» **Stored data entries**
•••••

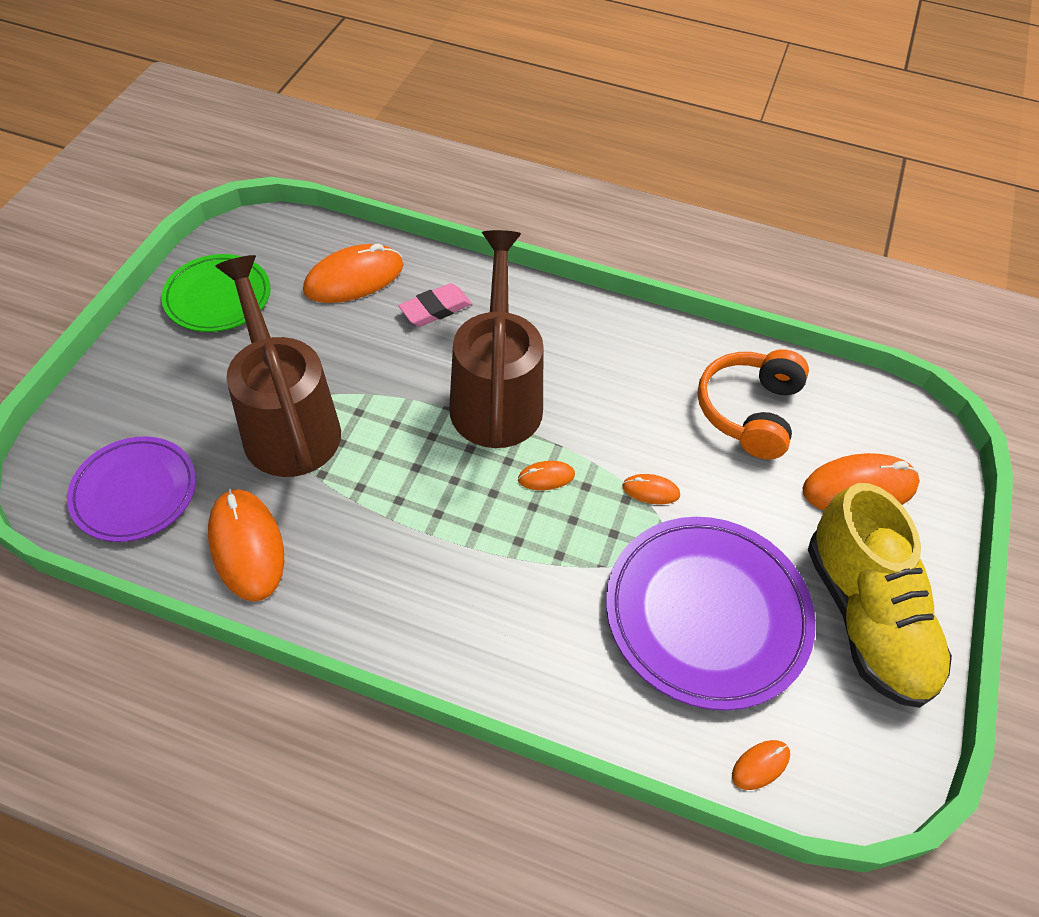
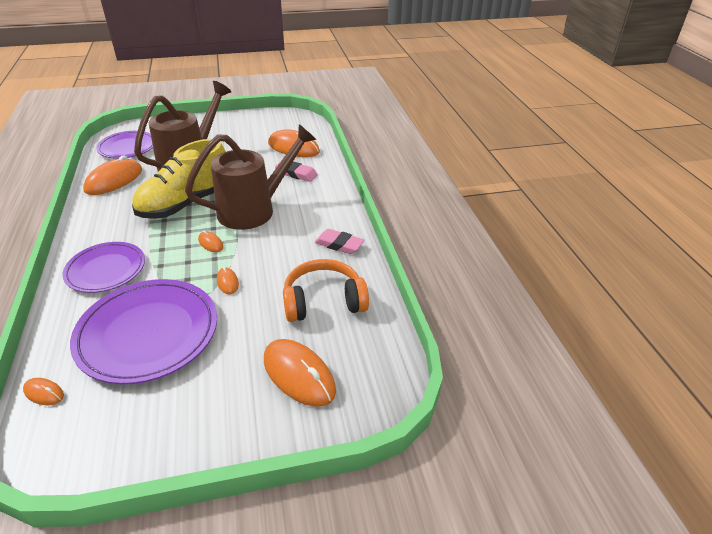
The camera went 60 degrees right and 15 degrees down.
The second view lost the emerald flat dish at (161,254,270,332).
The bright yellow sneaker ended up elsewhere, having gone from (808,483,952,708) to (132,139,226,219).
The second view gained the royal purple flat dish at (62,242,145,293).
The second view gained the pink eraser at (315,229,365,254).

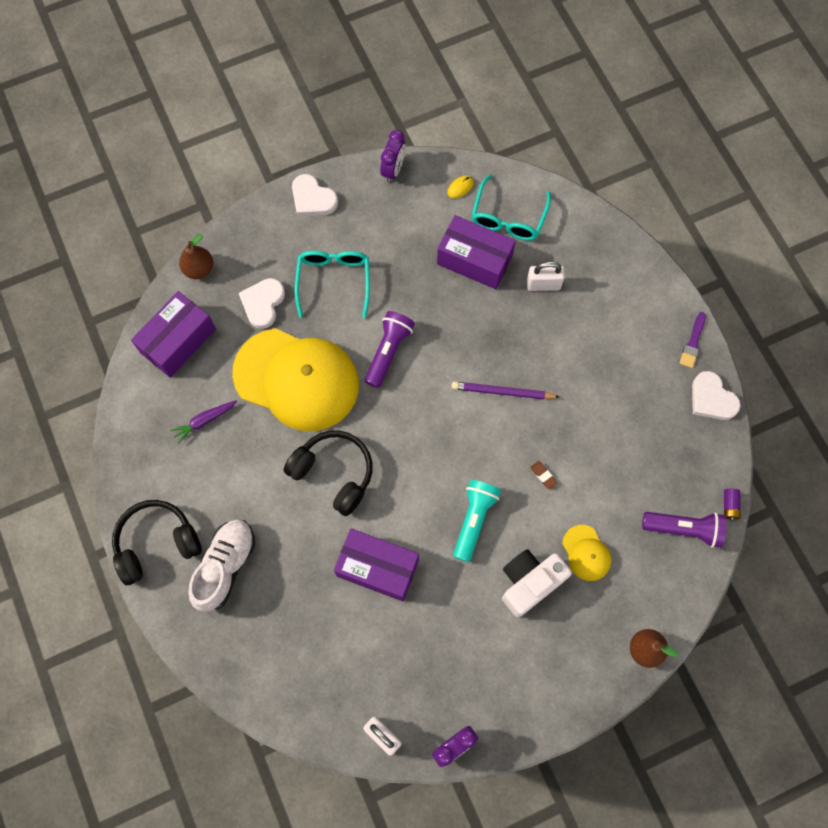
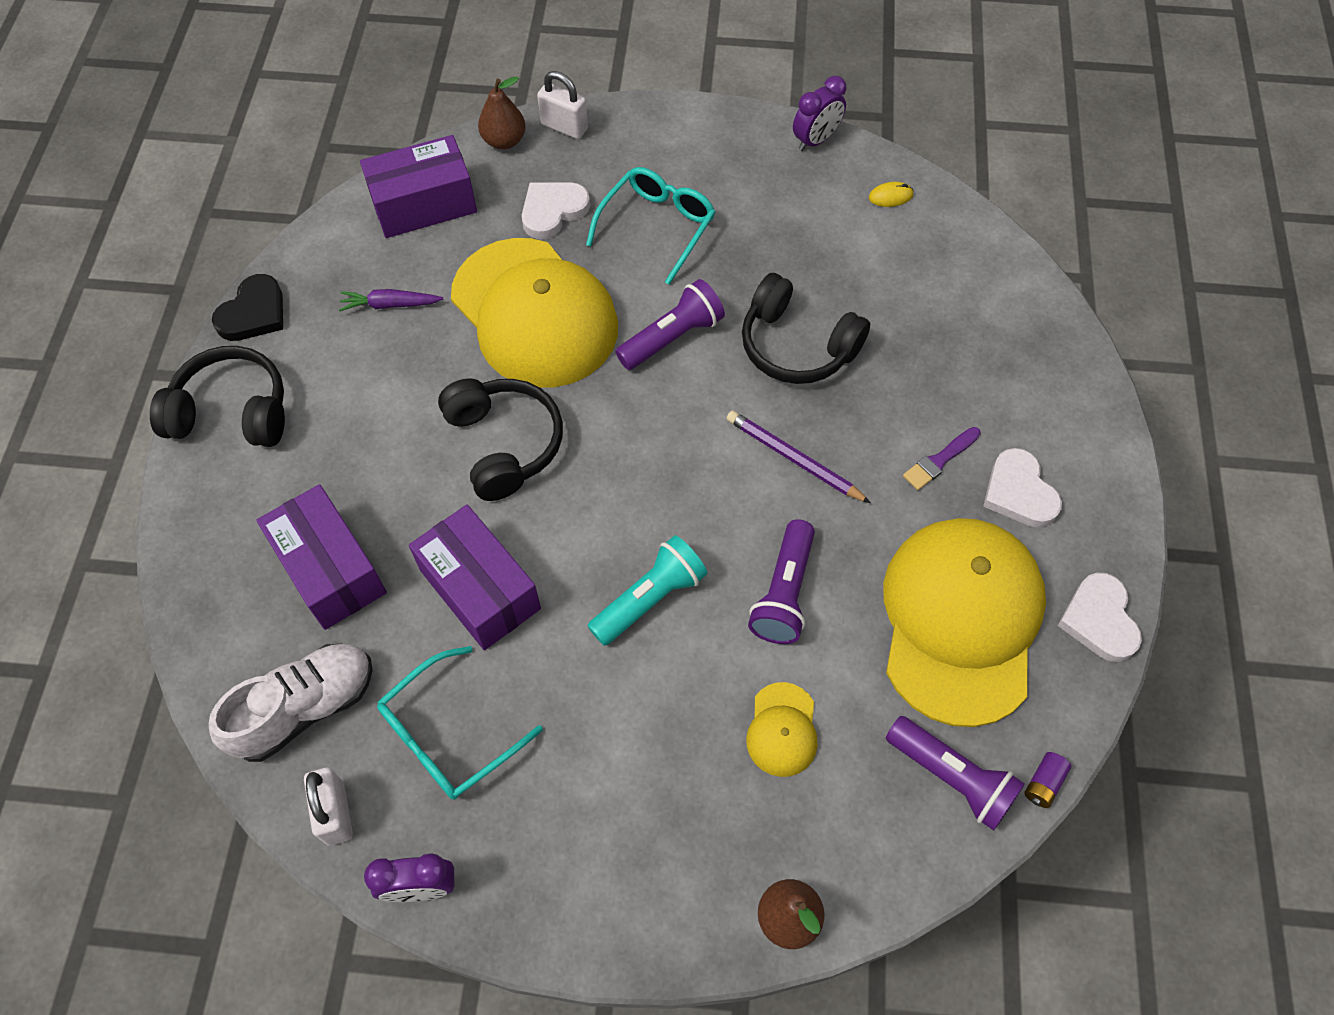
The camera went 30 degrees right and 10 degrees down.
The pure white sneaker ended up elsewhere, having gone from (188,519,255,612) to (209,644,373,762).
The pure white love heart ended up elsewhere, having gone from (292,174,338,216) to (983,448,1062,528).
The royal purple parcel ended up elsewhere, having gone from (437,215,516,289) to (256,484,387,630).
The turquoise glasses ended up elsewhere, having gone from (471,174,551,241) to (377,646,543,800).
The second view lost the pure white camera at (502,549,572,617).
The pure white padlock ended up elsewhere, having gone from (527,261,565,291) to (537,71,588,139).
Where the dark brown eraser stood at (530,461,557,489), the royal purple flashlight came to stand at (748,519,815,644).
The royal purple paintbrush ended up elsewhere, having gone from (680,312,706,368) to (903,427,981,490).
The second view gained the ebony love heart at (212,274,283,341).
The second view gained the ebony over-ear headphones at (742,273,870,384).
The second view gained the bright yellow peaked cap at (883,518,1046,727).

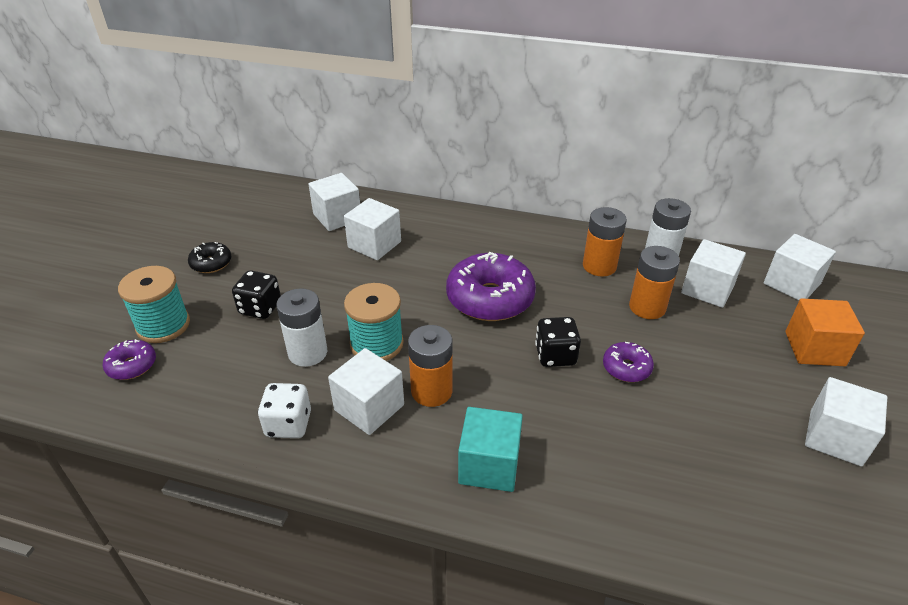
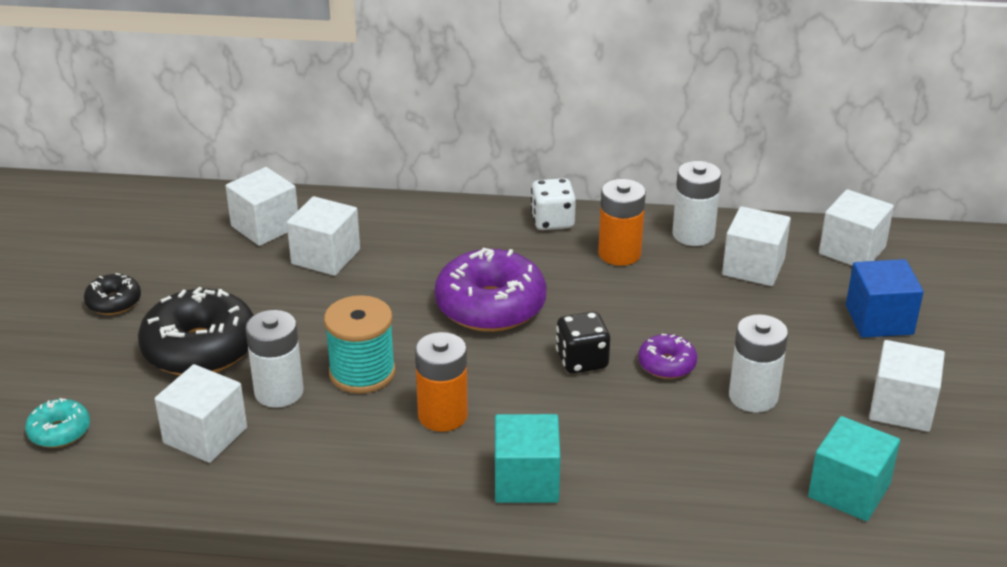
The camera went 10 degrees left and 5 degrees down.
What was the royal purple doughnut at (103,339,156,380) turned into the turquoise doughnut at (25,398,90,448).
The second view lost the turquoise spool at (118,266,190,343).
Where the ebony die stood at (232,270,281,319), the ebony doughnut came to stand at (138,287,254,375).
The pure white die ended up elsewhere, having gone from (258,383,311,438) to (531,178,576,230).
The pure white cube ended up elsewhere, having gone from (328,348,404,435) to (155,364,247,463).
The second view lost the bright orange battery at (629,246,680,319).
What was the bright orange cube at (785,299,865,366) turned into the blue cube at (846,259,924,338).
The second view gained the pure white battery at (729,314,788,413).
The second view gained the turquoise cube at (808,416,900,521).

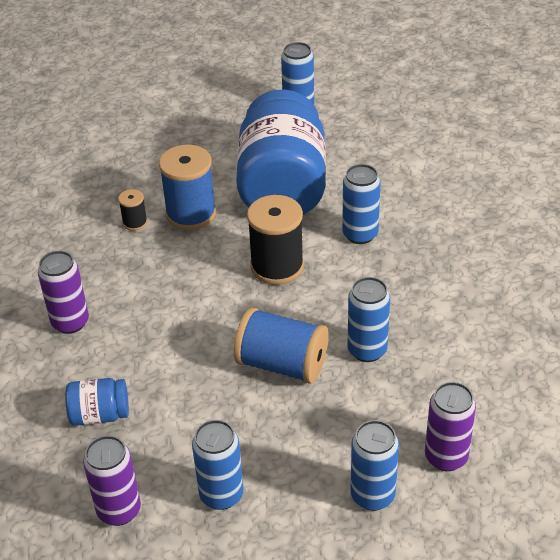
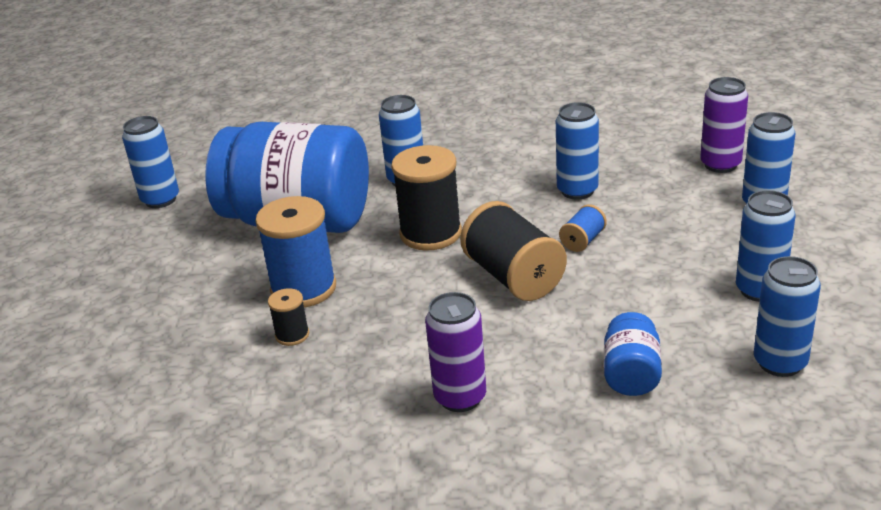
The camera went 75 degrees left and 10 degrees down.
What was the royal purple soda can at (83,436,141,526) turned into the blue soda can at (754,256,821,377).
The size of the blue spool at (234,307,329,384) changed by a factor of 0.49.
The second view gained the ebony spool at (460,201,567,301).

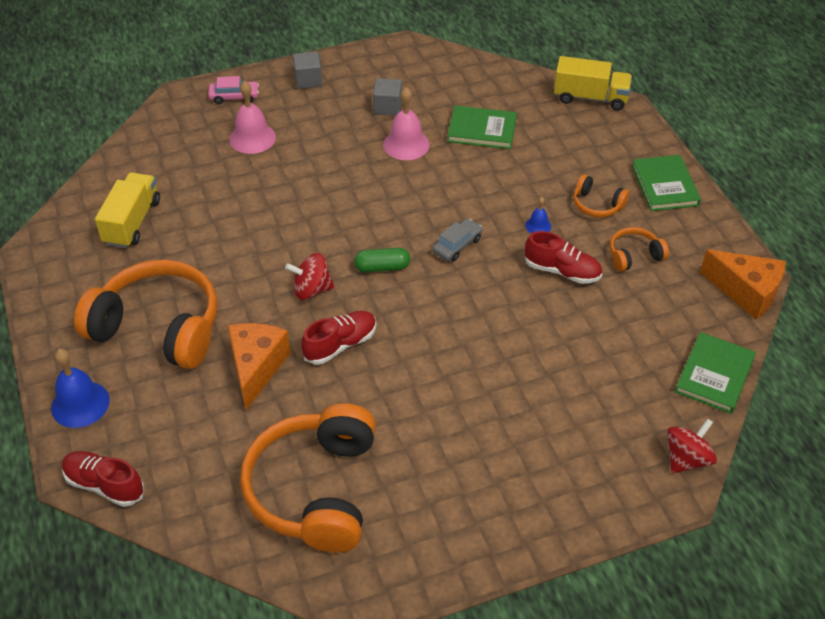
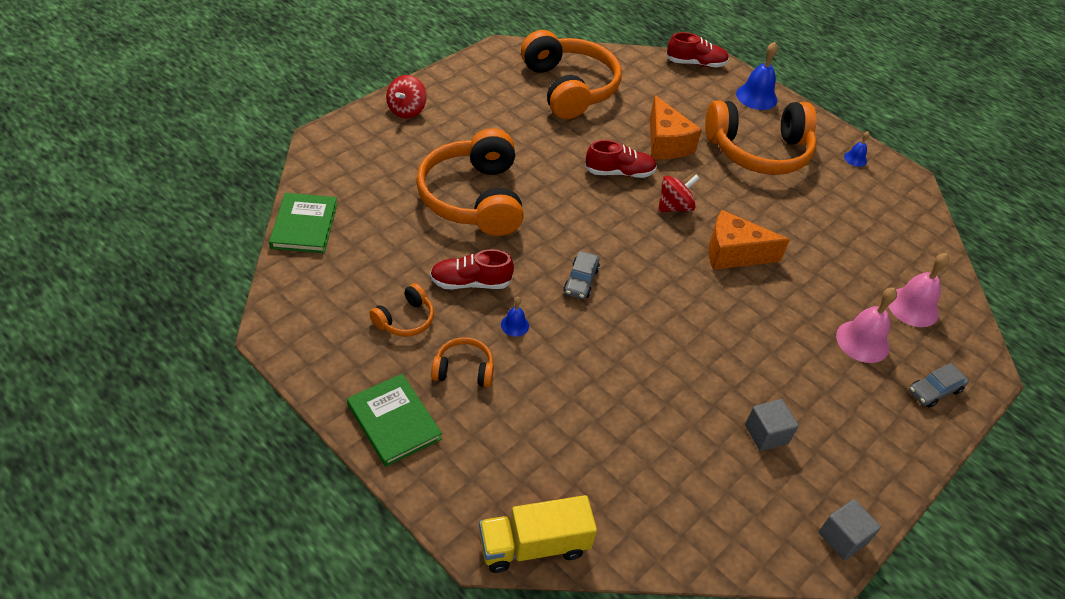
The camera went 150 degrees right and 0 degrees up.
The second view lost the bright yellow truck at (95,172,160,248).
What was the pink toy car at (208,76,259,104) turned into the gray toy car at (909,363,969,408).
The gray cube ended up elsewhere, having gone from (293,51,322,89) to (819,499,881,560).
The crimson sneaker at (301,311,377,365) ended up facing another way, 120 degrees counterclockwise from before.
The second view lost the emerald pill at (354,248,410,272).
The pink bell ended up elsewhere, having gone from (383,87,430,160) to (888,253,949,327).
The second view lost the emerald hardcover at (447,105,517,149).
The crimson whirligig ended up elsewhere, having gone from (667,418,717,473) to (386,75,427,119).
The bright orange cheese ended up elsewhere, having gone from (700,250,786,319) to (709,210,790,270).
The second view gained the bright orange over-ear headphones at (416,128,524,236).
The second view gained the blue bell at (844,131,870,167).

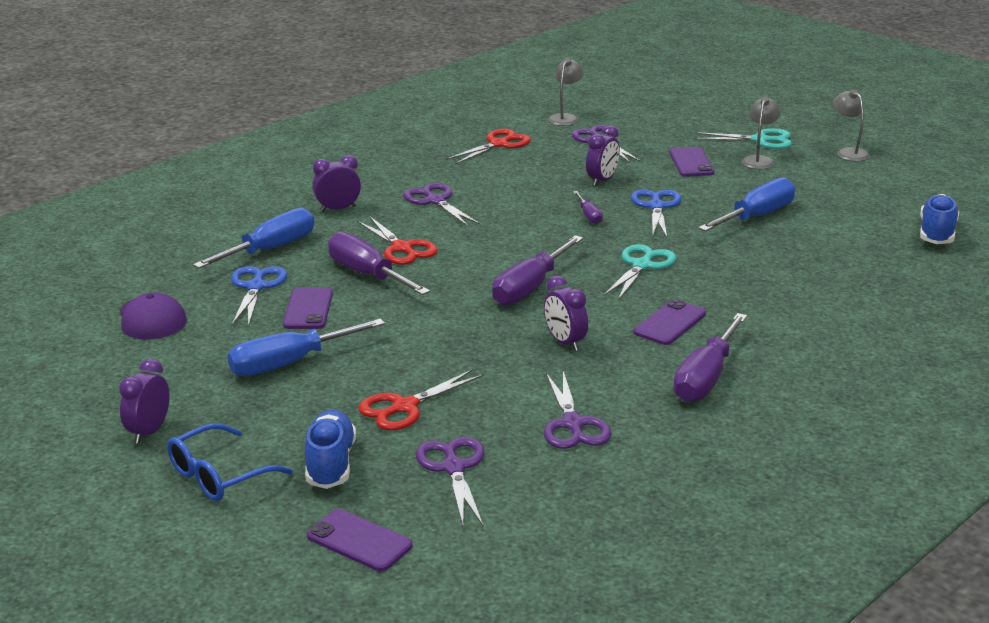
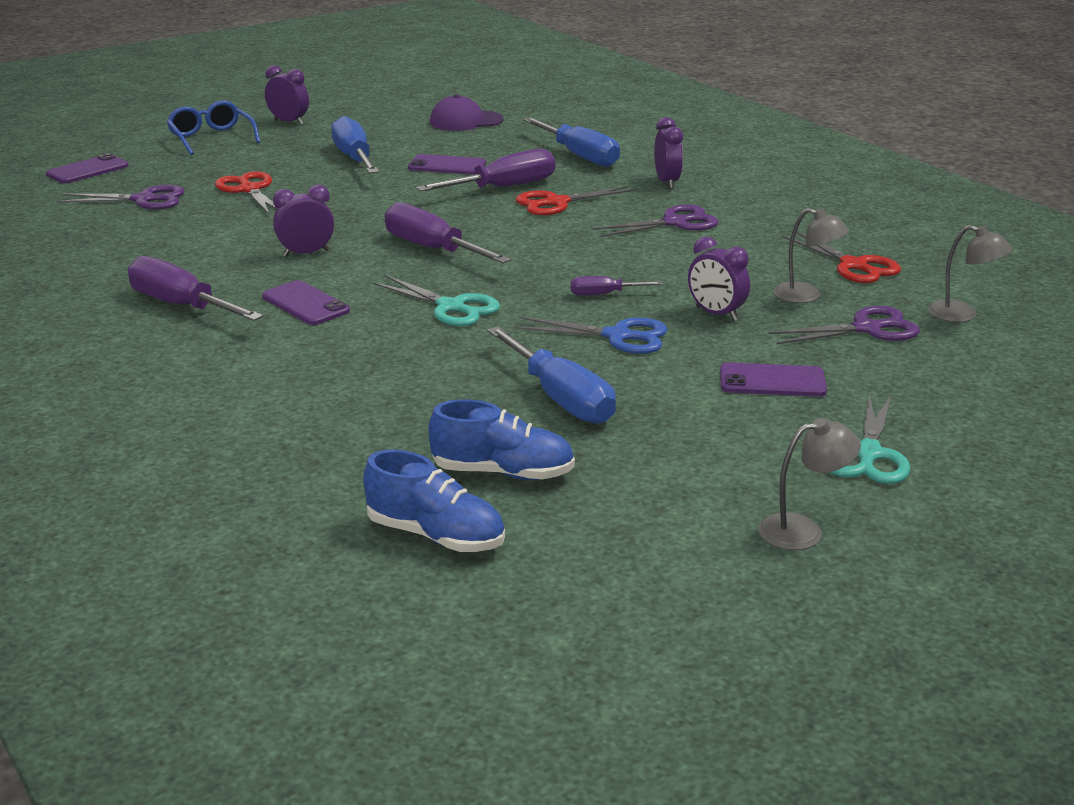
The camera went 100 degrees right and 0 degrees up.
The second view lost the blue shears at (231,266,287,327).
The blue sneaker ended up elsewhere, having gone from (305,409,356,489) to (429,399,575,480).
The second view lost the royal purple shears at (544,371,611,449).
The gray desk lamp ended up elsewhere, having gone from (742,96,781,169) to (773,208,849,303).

•••••

» **ASSIGNED TASK**
Make an exact copy of the records from their first line through the line containing "The pure white love", both ends included, with the pictures omitted.

» **SOLUTION TO THE EXERCISE**
The camera went 60 degrees right and 15 degrees down.
The second view lost the emerald flat dish at (161,254,270,332).
The bright yellow sneaker ended up elsewhere, having gone from (808,483,952,708) to (132,139,226,219).
The second view gained the royal purple flat dish at (62,242,145,293).
The second view gained the pink eraser at (315,229,365,254).

The camera went 30 degrees right and 10 degrees down.
The pure white sneaker ended up elsewhere, having gone from (188,519,255,612) to (209,644,373,762).
The pure white love heart ended up elsewhere, having gone from (292,174,338,216) to (983,448,1062,528).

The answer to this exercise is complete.